#### [Given entries]

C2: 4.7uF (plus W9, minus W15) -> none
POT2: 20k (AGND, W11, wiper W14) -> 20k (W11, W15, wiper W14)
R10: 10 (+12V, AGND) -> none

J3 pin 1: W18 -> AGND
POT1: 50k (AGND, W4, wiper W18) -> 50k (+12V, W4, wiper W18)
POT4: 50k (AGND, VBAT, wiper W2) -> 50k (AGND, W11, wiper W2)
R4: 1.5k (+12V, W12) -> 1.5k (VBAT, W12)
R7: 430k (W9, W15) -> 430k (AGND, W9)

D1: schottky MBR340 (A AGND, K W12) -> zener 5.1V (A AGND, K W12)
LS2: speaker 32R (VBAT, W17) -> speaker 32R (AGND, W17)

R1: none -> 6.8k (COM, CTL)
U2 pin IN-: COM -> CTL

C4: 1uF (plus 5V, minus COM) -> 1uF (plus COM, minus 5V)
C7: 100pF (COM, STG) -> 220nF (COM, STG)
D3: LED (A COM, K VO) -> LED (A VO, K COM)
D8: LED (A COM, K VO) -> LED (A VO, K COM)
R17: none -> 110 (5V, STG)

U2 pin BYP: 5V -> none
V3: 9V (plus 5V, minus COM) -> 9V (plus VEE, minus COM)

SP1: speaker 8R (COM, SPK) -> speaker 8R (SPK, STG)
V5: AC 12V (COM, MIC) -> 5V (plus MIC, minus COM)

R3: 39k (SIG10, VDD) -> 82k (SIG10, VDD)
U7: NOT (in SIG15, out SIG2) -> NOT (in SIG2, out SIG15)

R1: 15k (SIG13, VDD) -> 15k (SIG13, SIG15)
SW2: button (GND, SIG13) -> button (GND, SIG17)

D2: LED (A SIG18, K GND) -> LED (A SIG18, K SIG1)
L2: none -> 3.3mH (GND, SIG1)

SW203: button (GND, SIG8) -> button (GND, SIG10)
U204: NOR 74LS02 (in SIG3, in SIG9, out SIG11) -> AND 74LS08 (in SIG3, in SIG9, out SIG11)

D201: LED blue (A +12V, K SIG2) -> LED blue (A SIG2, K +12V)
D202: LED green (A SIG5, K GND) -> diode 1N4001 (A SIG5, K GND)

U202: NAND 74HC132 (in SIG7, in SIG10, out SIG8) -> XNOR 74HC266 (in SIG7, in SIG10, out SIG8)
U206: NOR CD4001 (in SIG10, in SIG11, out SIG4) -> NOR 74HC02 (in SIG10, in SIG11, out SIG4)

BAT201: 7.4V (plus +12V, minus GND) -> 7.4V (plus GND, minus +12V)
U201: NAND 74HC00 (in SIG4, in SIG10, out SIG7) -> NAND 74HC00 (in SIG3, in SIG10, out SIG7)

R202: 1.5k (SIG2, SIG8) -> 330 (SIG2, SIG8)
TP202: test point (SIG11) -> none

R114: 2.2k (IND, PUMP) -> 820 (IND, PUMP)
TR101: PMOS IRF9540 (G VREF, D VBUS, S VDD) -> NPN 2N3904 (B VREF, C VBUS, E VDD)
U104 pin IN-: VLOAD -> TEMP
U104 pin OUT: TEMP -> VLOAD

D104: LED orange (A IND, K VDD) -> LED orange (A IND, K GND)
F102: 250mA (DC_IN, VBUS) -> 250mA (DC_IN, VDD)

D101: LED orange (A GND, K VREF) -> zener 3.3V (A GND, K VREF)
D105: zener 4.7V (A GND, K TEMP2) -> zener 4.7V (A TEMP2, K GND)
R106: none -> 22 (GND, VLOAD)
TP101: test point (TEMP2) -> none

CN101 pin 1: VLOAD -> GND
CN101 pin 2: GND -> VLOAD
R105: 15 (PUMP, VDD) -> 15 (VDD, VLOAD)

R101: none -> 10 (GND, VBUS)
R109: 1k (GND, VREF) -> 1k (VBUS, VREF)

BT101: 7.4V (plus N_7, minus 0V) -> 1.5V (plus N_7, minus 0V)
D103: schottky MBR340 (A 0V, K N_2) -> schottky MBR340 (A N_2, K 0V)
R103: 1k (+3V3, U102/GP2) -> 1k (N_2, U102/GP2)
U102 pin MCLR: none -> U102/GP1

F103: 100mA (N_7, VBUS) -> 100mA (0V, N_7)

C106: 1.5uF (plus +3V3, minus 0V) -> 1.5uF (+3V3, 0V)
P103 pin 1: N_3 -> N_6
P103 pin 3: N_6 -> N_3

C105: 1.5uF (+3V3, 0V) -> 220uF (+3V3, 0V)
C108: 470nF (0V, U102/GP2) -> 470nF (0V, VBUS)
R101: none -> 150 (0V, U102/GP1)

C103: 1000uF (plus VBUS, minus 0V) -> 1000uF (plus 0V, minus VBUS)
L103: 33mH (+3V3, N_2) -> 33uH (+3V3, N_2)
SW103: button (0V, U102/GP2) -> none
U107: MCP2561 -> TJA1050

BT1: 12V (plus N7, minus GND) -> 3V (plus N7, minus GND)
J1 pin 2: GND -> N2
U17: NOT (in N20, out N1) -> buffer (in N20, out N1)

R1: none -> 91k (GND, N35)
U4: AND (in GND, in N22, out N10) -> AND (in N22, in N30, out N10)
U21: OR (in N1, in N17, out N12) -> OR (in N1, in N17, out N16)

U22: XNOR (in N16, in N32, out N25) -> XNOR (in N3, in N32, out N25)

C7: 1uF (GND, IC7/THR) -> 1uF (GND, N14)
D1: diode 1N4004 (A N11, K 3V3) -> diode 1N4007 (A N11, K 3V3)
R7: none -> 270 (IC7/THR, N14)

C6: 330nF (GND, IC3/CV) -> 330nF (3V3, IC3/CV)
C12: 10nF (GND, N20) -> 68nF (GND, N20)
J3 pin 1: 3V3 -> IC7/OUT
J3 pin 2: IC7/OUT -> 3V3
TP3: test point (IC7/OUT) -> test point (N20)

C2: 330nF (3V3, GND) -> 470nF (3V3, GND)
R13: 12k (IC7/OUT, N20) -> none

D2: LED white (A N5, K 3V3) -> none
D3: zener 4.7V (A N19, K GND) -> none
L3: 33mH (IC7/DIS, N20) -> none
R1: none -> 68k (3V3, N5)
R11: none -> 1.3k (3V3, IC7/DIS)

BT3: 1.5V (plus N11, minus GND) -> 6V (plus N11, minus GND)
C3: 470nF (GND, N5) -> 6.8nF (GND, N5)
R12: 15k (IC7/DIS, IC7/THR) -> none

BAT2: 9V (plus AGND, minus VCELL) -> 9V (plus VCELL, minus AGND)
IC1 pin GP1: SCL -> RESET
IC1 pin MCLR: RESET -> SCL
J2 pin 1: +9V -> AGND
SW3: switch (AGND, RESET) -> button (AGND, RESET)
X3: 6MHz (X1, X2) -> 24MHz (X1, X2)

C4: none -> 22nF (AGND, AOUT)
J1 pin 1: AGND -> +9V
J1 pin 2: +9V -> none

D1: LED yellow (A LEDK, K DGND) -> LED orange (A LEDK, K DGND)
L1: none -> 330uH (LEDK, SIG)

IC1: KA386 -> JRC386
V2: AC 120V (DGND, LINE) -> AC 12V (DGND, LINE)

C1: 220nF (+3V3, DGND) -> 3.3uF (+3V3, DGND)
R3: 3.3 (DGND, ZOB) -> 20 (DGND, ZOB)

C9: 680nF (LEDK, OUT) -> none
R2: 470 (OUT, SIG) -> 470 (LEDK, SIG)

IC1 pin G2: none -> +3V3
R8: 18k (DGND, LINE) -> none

#### [Task instructions]
Show the lines where the word "button" appears in the entries.

#### [Exercise result]
SW2: button (GND, SIG13) -> button (GND, SIG17)
SW203: button (GND, SIG8) -> button (GND, SIG10)
SW103: button (0V, U102/GP2) -> none
SW3: switch (AGND, RESET) -> button (AGND, RESET)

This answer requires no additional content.